» Description of the task
Lines holding the word "moved" are the ones to copy from the data below.

» Dataset records

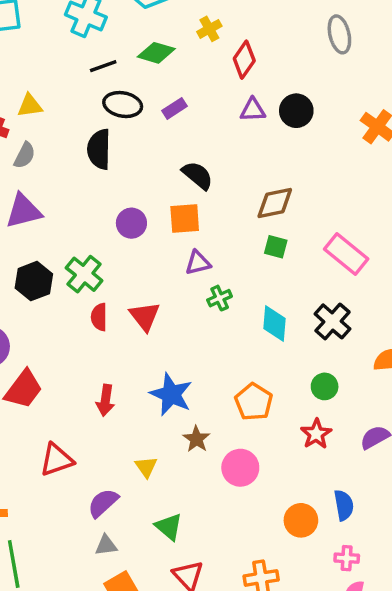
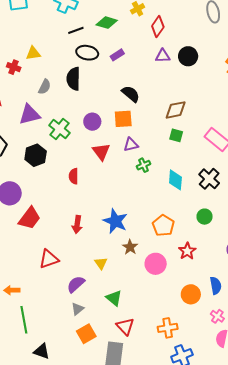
gray semicircle: (25, 155) -> (45, 87), moved
green cross: (84, 274) -> (59, 129), moved
red triangle: (145, 316) -> (101, 152), moved
red star: (316, 434) -> (187, 251), moved
gray triangle: (106, 545) -> (78, 309), turned -32
pink cross: (347, 558) -> (217, 316), turned 32

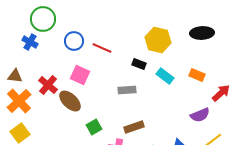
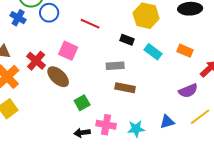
blue circle: (74, 41) -> (49, 13), moved
brown rectangle: (134, 127) -> (125, 88), moved, turned 30

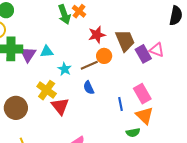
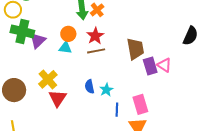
red star: (97, 35) -> (95, 36), moved, turned -30
cyan triangle: (47, 52) -> (65, 48), moved
orange circle: (104, 56) -> (68, 34), moved
brown line: (89, 65) -> (96, 51), moved
cyan star: (65, 69) -> (106, 90), moved

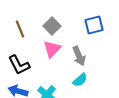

» Solution to the problem
gray semicircle: (25, 155) -> (45, 87), moved
green cross: (84, 274) -> (59, 129), moved
red triangle: (145, 316) -> (101, 152), moved
red star: (316, 434) -> (187, 251), moved
blue circle: (74, 41) -> (49, 13), moved
brown rectangle: (134, 127) -> (125, 88), moved, turned 30
red star: (97, 35) -> (95, 36), moved, turned -30
cyan triangle: (47, 52) -> (65, 48), moved
orange circle: (104, 56) -> (68, 34), moved
brown line: (89, 65) -> (96, 51), moved
cyan star: (65, 69) -> (106, 90), moved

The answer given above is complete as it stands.